Copy the data exactly; pictures stay out of the copy.
#####
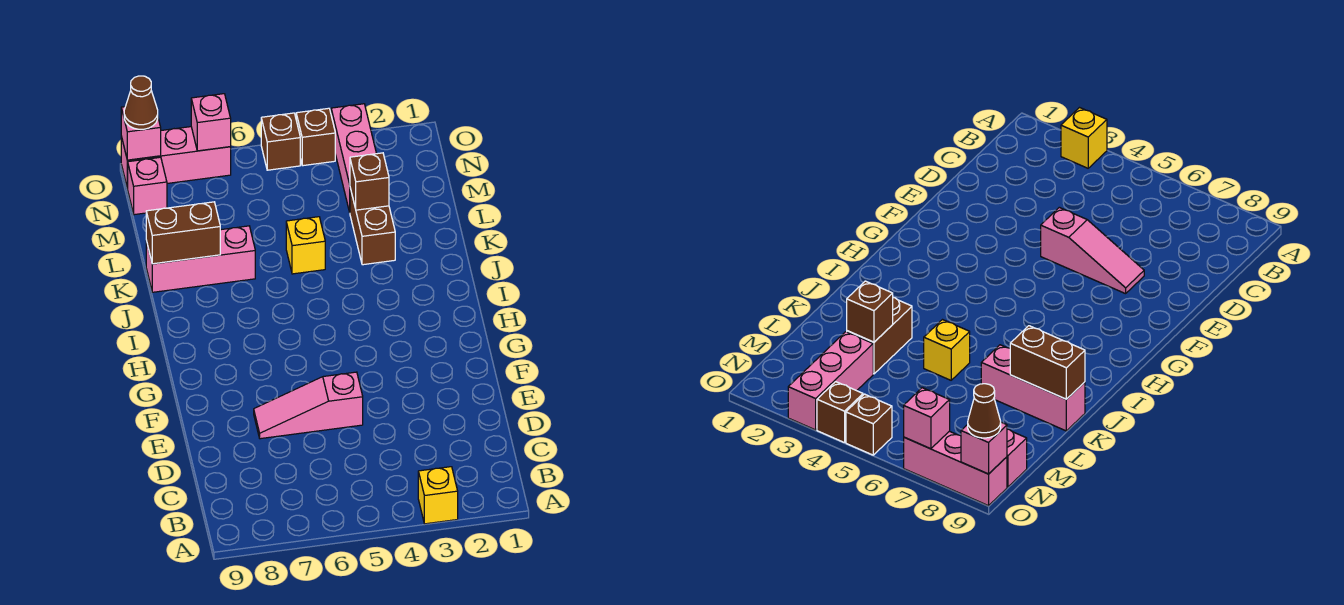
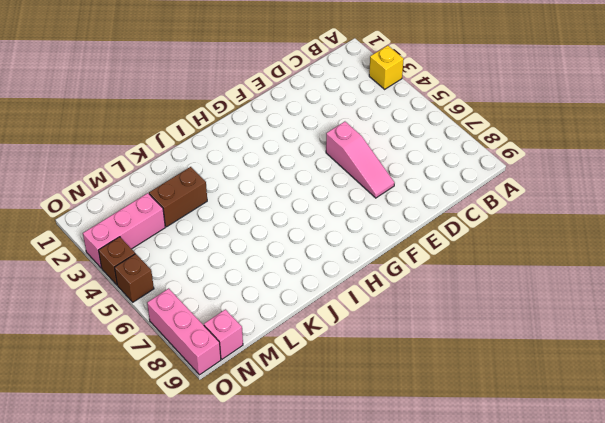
none -> yellow 1x1 brick [286,217,325,274]
none -> pink 1x3 brick [146,226,255,292]
none -> brown 1x2 brick [146,202,220,264]

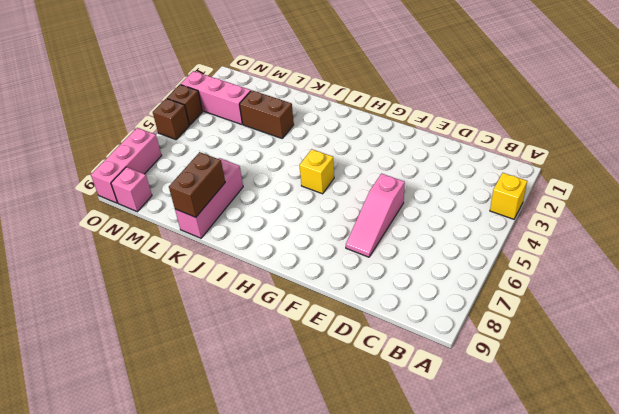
yellow 1x1 brick [299,149,334,194] -> yellow 1x1 brick moved to [286,217,325,274]
none -> brown 1x1 brick [350,153,389,210]
none -> pink 1x1 brick [191,94,231,151]
none -> pink 1x1 brick [121,107,161,160]

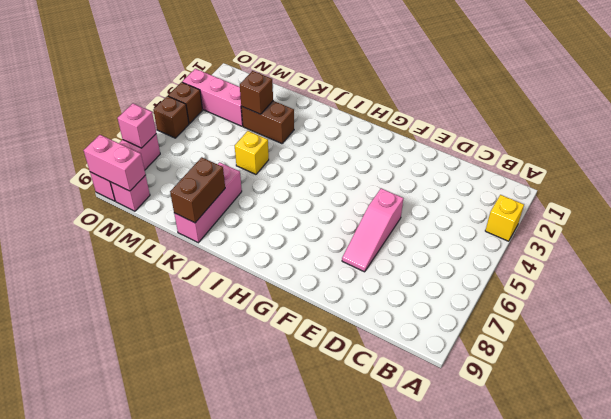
pink 1x2 brick [84,135,145,191] -> pink 1x1 brick [121,107,161,160]
none -> brown 1x1 cone [124,76,158,129]

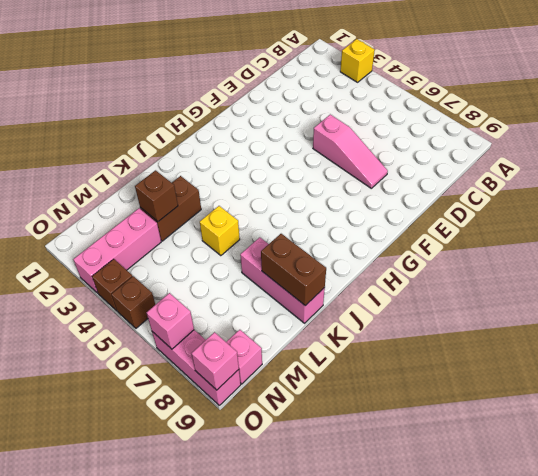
none -> brown 1x1 cone [124,76,158,129]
#####
▶ **Result**
none -> yellow 1x1 brick [286,217,325,274]
none -> pink 1x3 brick [146,226,255,292]
none -> brown 1x2 brick [146,202,220,264]

yellow 1x1 brick [299,149,334,194] -> yellow 1x1 brick moved to [286,217,325,274]
none -> brown 1x1 brick [350,153,389,210]
none -> pink 1x1 brick [191,94,231,151]
none -> pink 1x1 brick [121,107,161,160]

pink 1x2 brick [84,135,145,191] -> pink 1x1 brick [121,107,161,160]
none -> brown 1x1 cone [124,76,158,129]

none -> brown 1x1 cone [124,76,158,129]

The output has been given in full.